- What is being asked -
Beginning at the top of the listing, repeat each line exactly until the line with "building: [474,345,545,431] -> none" has been repeated too.

BEGIN

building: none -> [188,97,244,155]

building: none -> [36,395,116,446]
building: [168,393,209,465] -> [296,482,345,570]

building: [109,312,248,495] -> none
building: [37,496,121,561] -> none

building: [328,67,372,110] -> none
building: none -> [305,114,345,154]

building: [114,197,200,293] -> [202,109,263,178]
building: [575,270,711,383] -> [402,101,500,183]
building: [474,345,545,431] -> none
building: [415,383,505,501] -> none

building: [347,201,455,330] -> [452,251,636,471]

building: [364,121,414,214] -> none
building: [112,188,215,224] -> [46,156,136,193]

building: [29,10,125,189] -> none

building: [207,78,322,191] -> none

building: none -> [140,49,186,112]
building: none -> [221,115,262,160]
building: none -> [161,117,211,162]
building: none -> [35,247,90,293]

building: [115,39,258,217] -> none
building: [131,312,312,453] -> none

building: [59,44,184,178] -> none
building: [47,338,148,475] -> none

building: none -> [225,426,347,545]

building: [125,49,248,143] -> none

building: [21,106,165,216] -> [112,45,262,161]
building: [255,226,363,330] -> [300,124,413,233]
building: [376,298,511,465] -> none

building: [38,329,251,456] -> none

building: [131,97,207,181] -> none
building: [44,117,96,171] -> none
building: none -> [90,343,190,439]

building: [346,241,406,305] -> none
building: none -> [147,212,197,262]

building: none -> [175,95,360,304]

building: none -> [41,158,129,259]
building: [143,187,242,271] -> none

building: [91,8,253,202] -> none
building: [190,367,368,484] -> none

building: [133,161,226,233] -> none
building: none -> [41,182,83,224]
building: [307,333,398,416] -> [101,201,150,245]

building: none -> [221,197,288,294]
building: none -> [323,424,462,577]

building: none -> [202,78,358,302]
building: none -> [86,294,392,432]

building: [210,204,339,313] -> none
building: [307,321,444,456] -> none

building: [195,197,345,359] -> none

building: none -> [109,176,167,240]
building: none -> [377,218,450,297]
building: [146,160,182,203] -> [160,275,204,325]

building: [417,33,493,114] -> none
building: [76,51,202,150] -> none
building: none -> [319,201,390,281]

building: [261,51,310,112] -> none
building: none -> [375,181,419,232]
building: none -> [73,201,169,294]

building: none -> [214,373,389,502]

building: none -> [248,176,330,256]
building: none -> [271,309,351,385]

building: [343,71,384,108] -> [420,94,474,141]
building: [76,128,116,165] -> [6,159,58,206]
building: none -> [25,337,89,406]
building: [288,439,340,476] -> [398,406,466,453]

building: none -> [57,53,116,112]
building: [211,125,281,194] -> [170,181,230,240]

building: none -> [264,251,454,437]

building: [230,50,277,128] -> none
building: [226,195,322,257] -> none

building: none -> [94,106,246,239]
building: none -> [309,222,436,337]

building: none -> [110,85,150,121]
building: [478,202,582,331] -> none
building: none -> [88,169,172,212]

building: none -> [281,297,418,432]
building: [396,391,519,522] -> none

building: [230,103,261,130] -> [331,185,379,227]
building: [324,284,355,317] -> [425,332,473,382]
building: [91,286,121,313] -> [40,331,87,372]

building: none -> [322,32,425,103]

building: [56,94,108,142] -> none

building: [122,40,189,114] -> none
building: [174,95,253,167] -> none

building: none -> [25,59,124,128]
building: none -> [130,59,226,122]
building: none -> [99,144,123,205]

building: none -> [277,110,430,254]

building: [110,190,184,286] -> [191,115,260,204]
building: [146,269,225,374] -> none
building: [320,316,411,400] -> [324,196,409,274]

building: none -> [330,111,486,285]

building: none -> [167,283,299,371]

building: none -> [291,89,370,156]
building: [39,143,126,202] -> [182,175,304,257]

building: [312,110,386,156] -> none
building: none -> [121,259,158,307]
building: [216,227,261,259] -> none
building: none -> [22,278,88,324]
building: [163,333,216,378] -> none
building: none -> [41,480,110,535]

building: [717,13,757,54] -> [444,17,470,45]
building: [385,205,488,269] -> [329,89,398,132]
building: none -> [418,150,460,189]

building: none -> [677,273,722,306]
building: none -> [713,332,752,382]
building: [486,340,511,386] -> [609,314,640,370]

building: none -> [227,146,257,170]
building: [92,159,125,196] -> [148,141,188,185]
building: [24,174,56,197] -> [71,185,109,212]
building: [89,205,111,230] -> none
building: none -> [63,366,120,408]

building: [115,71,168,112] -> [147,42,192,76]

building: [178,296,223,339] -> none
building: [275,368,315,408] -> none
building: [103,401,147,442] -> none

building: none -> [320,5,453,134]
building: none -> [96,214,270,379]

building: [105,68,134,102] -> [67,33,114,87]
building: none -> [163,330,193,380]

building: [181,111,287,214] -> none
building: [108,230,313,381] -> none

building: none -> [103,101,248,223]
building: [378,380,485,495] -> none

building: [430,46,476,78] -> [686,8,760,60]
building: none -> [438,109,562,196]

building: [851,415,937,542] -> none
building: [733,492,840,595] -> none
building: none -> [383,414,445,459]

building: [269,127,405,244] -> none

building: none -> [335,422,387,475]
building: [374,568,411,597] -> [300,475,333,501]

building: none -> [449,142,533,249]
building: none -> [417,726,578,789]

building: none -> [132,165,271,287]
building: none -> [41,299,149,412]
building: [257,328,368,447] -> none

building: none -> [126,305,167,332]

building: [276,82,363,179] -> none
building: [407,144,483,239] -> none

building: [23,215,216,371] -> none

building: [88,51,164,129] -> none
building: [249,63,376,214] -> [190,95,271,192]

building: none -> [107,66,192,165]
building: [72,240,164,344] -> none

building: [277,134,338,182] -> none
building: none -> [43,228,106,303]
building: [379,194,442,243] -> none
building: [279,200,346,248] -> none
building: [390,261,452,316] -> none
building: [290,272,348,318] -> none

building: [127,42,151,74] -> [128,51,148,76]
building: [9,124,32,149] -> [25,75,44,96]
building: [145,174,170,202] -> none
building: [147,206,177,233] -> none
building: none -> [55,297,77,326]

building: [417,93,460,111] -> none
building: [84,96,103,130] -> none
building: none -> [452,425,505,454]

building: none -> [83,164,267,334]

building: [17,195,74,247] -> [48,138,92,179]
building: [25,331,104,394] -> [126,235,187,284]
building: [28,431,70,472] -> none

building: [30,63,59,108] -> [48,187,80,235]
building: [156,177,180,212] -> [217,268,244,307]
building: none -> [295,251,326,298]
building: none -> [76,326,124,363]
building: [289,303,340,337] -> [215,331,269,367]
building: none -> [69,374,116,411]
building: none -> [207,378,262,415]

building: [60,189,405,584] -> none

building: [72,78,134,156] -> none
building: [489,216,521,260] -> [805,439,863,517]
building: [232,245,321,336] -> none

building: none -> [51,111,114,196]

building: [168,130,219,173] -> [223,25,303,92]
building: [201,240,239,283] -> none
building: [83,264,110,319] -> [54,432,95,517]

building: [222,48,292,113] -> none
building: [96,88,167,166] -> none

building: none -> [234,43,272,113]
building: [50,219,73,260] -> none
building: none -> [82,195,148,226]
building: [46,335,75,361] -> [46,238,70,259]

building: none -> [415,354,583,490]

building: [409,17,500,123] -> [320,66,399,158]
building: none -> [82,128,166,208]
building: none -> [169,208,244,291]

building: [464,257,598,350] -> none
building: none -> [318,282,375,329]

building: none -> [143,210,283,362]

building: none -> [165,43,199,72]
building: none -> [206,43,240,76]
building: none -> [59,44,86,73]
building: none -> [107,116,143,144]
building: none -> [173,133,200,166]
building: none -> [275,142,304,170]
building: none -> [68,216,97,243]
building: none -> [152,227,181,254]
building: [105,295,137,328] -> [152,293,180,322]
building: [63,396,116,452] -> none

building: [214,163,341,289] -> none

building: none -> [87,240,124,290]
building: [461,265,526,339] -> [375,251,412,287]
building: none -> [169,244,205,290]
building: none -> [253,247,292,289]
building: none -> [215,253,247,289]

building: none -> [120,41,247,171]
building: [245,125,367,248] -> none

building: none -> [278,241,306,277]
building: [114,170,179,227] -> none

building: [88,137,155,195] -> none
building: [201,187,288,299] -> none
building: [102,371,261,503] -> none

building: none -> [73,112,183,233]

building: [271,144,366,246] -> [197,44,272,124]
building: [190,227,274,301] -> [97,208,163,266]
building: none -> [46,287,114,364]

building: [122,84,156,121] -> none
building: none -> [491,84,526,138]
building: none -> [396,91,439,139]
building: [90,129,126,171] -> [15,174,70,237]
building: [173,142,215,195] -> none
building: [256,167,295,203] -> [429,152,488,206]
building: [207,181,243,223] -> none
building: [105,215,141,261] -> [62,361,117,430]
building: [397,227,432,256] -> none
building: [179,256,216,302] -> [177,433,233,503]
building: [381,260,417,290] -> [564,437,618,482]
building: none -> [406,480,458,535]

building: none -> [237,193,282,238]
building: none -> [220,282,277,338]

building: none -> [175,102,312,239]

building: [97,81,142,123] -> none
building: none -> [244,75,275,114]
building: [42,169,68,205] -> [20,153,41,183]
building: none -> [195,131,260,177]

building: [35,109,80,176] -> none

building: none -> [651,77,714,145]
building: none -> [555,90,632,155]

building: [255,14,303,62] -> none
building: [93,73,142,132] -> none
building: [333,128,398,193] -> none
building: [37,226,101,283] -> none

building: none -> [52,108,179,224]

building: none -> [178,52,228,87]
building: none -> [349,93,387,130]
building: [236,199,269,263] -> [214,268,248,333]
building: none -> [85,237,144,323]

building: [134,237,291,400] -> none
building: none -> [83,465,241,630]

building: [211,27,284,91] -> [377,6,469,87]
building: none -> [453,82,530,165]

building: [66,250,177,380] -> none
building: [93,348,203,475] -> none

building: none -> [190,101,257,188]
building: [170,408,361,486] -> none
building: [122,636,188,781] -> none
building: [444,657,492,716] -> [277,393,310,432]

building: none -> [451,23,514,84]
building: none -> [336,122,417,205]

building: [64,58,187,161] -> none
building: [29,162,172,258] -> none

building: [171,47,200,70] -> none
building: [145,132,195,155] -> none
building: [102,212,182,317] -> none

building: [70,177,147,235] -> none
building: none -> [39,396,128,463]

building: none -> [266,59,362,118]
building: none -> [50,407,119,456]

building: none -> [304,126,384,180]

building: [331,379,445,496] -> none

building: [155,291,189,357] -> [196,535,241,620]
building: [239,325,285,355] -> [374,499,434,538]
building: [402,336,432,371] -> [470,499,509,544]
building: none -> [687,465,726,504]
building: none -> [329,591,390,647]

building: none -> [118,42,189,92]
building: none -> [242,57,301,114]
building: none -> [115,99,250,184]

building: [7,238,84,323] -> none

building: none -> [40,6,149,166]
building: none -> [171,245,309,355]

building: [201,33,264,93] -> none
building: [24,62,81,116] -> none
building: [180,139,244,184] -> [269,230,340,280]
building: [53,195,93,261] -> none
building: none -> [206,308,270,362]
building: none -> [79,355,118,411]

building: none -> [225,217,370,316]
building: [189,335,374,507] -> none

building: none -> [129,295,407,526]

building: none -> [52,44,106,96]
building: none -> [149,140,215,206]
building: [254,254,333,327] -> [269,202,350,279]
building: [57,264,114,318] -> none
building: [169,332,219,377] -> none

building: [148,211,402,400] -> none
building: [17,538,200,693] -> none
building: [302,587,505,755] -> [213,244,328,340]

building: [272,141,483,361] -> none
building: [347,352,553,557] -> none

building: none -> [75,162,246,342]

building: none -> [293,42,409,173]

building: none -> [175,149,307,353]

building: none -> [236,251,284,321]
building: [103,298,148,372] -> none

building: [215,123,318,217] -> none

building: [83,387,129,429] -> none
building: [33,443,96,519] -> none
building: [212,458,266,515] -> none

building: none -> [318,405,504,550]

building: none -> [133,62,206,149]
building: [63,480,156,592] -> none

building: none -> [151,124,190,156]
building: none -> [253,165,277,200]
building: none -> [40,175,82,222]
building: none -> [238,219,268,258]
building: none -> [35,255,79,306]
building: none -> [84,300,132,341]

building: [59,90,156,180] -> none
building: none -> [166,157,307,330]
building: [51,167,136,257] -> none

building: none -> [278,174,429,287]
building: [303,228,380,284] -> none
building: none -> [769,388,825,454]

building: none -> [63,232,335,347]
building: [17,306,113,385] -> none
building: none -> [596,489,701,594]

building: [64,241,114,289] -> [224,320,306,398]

END

- Worked solution -
building: none -> [188,97,244,155]

building: none -> [36,395,116,446]
building: [168,393,209,465] -> [296,482,345,570]

building: [109,312,248,495] -> none
building: [37,496,121,561] -> none

building: [328,67,372,110] -> none
building: none -> [305,114,345,154]

building: [114,197,200,293] -> [202,109,263,178]
building: [575,270,711,383] -> [402,101,500,183]
building: [474,345,545,431] -> none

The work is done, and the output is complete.